*** Opening of EXERCISE DATA ***

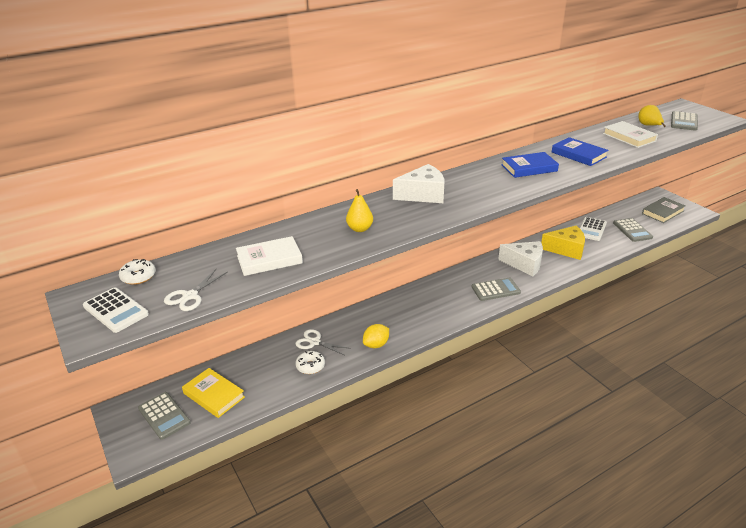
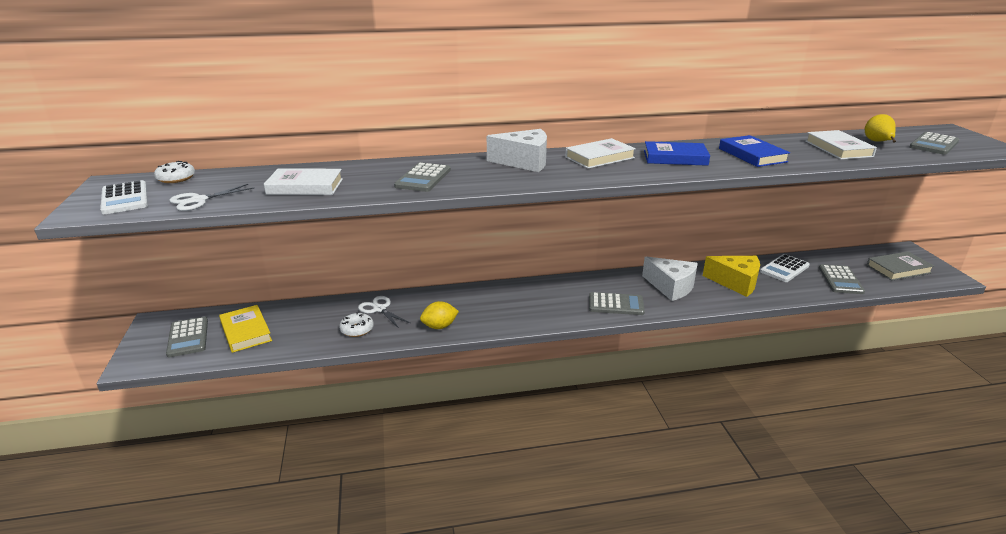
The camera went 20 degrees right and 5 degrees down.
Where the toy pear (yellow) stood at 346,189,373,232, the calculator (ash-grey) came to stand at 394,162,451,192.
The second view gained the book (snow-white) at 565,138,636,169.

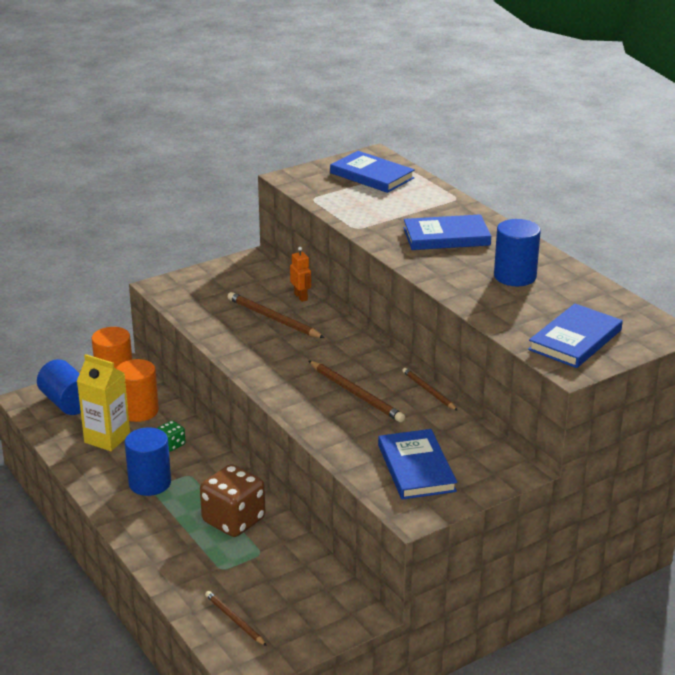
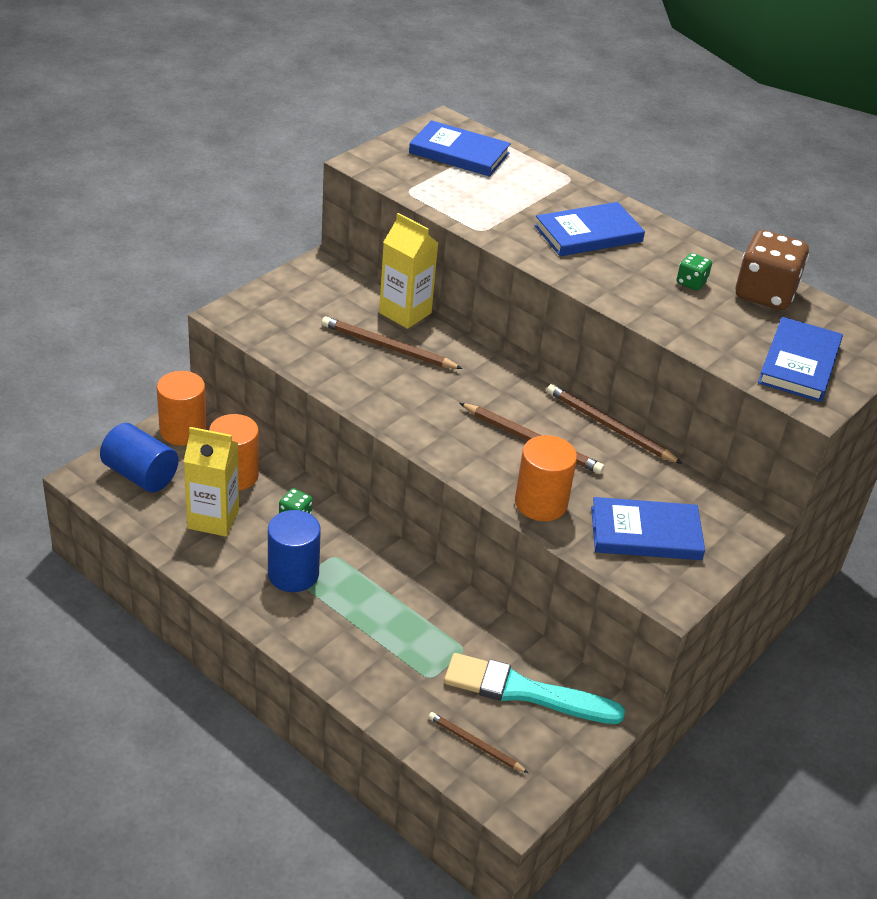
The camera went 20 degrees left and 10 degrees up.
Where the cylinder shape (cobalt) stood at 494,219,541,286, the die (green) came to stand at 676,253,712,291.
Where the robot figure (orange) stood at 290,247,311,302, the milk carton (yellow) came to stand at 379,213,438,329.
The size of the wooden pencil (dark brown) at 402,368,458,411 changed by a factor of 1.58.
The book (cobalt) at 378,429,457,500 ended up facing another way, 60 degrees counterclockwise from before.
The die (dark brown) ended up elsewhere, having gone from 200,464,265,537 to 736,230,809,310.
The second view gained the cylinder shape (orange) at 515,435,577,521.
The second view gained the paintbrush (aqua) at 444,653,625,724.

*** Close of EXERCISE DATA ***

Nothing but an exact transcription of the material, without pictures, should be returned.

The camera went 20 degrees right and 5 degrees down.
Where the toy pear (yellow) stood at 346,189,373,232, the calculator (ash-grey) came to stand at 394,162,451,192.
The second view gained the book (snow-white) at 565,138,636,169.

The camera went 20 degrees left and 10 degrees up.
Where the cylinder shape (cobalt) stood at 494,219,541,286, the die (green) came to stand at 676,253,712,291.
Where the robot figure (orange) stood at 290,247,311,302, the milk carton (yellow) came to stand at 379,213,438,329.
The size of the wooden pencil (dark brown) at 402,368,458,411 changed by a factor of 1.58.
The book (cobalt) at 378,429,457,500 ended up facing another way, 60 degrees counterclockwise from before.
The die (dark brown) ended up elsewhere, having gone from 200,464,265,537 to 736,230,809,310.
The second view gained the cylinder shape (orange) at 515,435,577,521.
The second view gained the paintbrush (aqua) at 444,653,625,724.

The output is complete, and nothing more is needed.